+++ GIVEN RECORDS +++
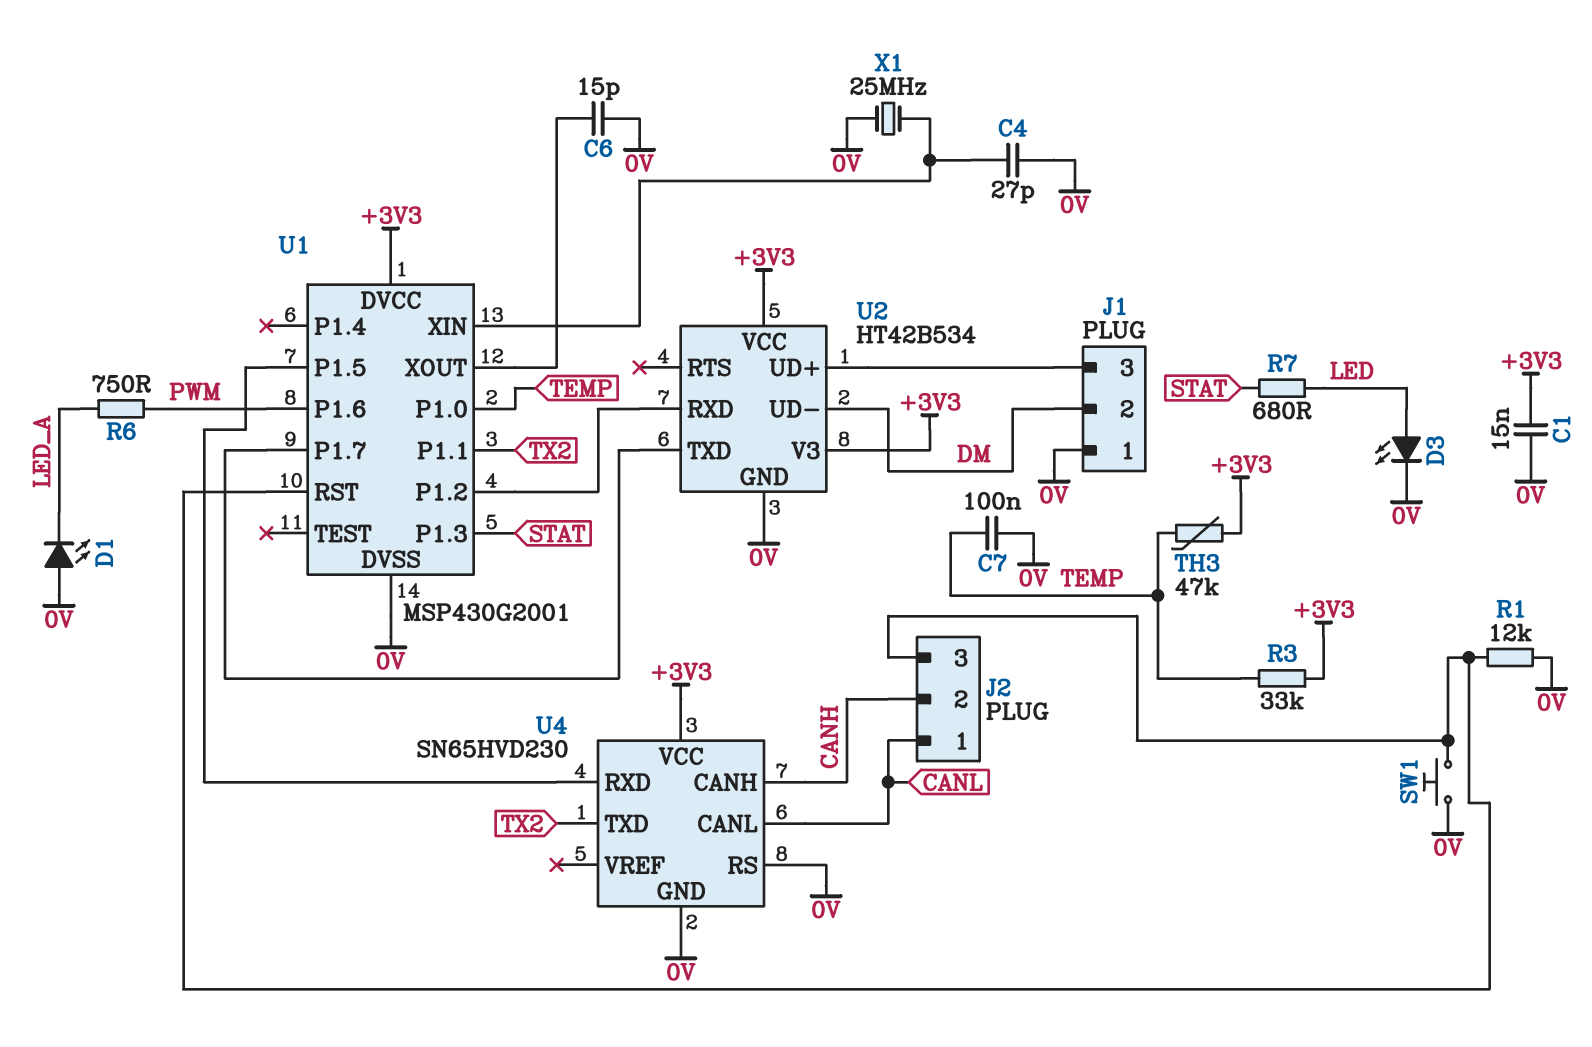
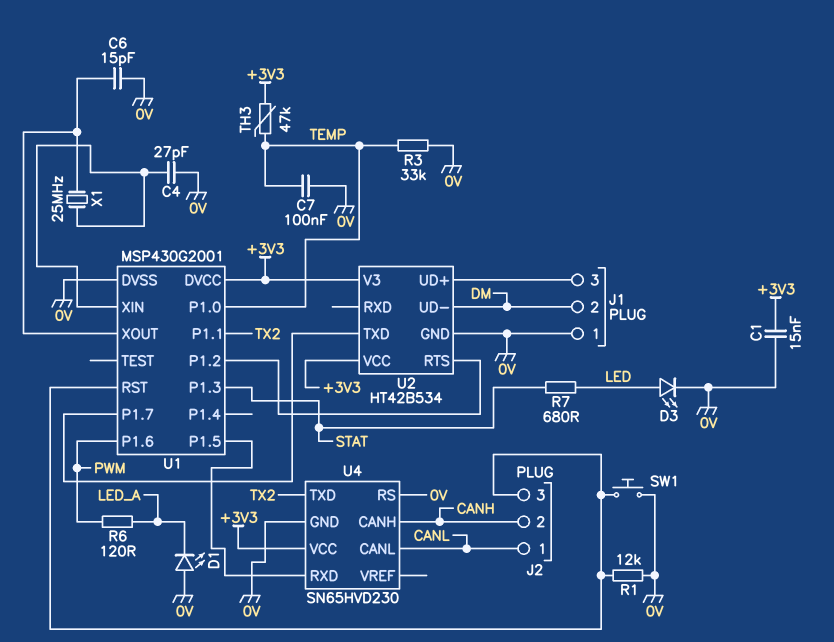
R3: 33k (+3V3, TEMP) -> 33k (0V, TEMP)
R6: 750 (LED_A, PWM) -> 120 (LED_A, PWM)
U2 pin RTS: none -> U1/P1.2
U2 pin RXD: U1/P1.2 -> none
X1: 25MHz (0V, U1/XIN) -> 25MHz (U1/XIN, U1/XOUT)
+++
Each entry should be copied exactly as written, though any pictures stay out.

> _WRITTEN ANSWER_
R3: 33k (+3V3, TEMP) -> 33k (0V, TEMP)
R6: 750 (LED_A, PWM) -> 120 (LED_A, PWM)
U2 pin RTS: none -> U1/P1.2
U2 pin RXD: U1/P1.2 -> none
X1: 25MHz (0V, U1/XIN) -> 25MHz (U1/XIN, U1/XOUT)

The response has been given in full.